Task to carry out:
For the data below, work out how many lines include the string "added" and report only the number.

····················

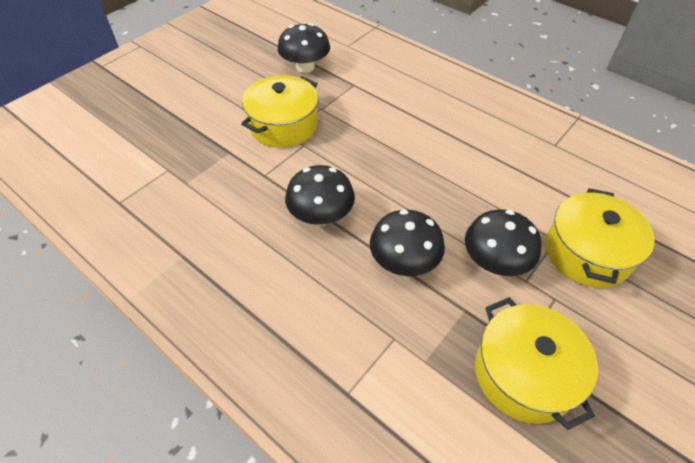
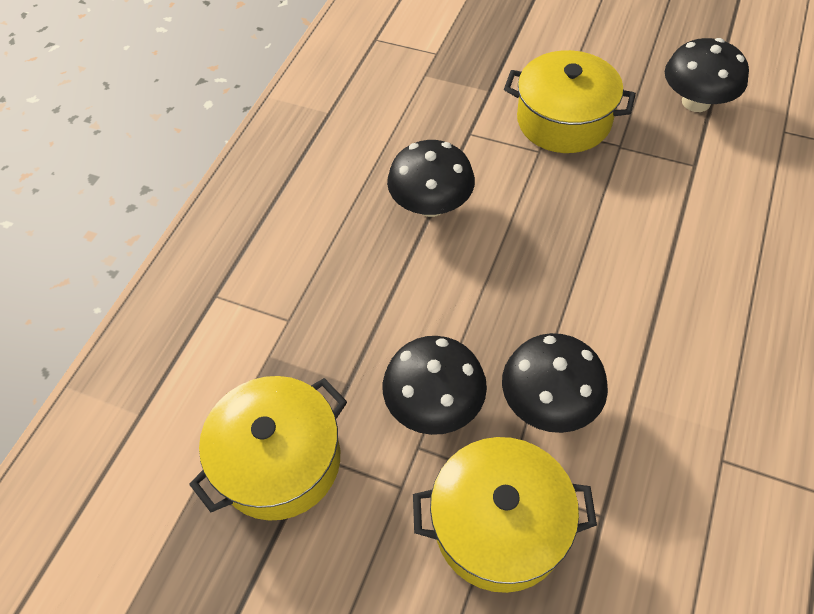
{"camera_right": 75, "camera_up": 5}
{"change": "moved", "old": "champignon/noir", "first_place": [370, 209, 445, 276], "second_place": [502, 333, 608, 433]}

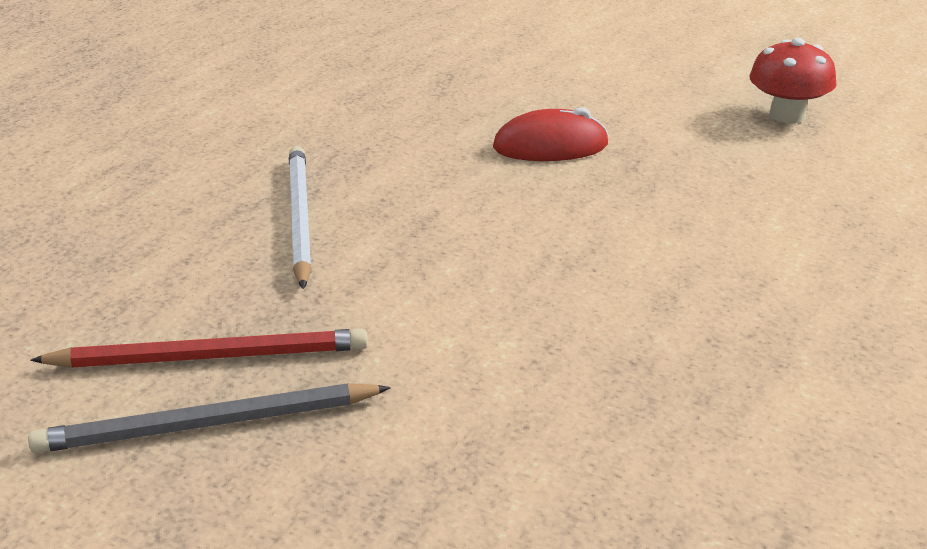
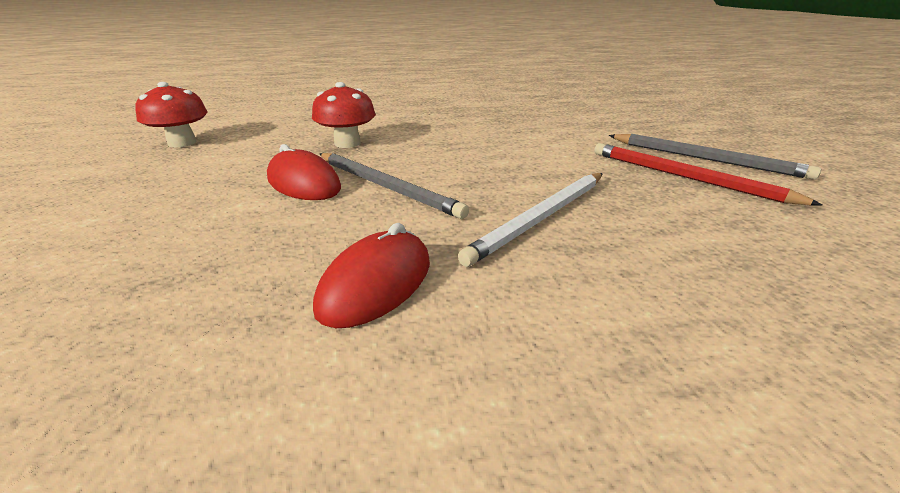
{"camera_right": -130, "camera_up": 0}
{"change": "added", "new": "champignon/rouge", "second_place": [312, 82, 376, 148]}
{"change": "added", "new": "souris/rouge", "second_place": [313, 223, 430, 328]}
{"change": "added", "new": "crayon/gris", "second_place": [320, 153, 469, 219]}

····················

Result of the exercise:
3